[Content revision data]
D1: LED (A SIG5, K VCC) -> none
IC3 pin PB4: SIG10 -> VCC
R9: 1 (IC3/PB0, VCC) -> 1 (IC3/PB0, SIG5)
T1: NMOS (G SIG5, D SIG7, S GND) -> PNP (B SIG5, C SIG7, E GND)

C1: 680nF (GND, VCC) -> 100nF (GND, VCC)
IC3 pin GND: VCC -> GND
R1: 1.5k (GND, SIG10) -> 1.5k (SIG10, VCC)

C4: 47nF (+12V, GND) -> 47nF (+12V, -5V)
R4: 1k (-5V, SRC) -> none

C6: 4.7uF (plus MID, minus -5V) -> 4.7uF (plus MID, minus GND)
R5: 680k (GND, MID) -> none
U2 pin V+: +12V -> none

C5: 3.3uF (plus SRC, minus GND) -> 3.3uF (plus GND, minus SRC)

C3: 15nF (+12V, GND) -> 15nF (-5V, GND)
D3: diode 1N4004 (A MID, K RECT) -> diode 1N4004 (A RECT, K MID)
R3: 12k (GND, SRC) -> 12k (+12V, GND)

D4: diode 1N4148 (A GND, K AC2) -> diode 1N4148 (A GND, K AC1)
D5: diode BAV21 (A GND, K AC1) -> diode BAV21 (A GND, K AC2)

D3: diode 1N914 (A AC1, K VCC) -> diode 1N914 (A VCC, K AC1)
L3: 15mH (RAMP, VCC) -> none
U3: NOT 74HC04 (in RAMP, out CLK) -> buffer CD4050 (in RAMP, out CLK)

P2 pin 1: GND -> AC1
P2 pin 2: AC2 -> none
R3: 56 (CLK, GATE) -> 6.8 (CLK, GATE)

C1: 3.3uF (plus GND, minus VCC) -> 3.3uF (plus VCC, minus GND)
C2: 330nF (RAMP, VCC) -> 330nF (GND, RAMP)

> _YOUR OBJECTIVE_: From the records above, extract every entry verbatim.

> _SOLVED EXERCISE_:
D1: LED (A SIG5, K VCC) -> none
IC3 pin PB4: SIG10 -> VCC
R9: 1 (IC3/PB0, VCC) -> 1 (IC3/PB0, SIG5)
T1: NMOS (G SIG5, D SIG7, S GND) -> PNP (B SIG5, C SIG7, E GND)

C1: 680nF (GND, VCC) -> 100nF (GND, VCC)
IC3 pin GND: VCC -> GND
R1: 1.5k (GND, SIG10) -> 1.5k (SIG10, VCC)

C4: 47nF (+12V, GND) -> 47nF (+12V, -5V)
R4: 1k (-5V, SRC) -> none

C6: 4.7uF (plus MID, minus -5V) -> 4.7uF (plus MID, minus GND)
R5: 680k (GND, MID) -> none
U2 pin V+: +12V -> none

C5: 3.3uF (plus SRC, minus GND) -> 3.3uF (plus GND, minus SRC)

C3: 15nF (+12V, GND) -> 15nF (-5V, GND)
D3: diode 1N4004 (A MID, K RECT) -> diode 1N4004 (A RECT, K MID)
R3: 12k (GND, SRC) -> 12k (+12V, GND)

D4: diode 1N4148 (A GND, K AC2) -> diode 1N4148 (A GND, K AC1)
D5: diode BAV21 (A GND, K AC1) -> diode BAV21 (A GND, K AC2)

D3: diode 1N914 (A AC1, K VCC) -> diode 1N914 (A VCC, K AC1)
L3: 15mH (RAMP, VCC) -> none
U3: NOT 74HC04 (in RAMP, out CLK) -> buffer CD4050 (in RAMP, out CLK)

P2 pin 1: GND -> AC1
P2 pin 2: AC2 -> none
R3: 56 (CLK, GATE) -> 6.8 (CLK, GATE)

C1: 3.3uF (plus GND, minus VCC) -> 3.3uF (plus VCC, minus GND)
C2: 330nF (RAMP, VCC) -> 330nF (GND, RAMP)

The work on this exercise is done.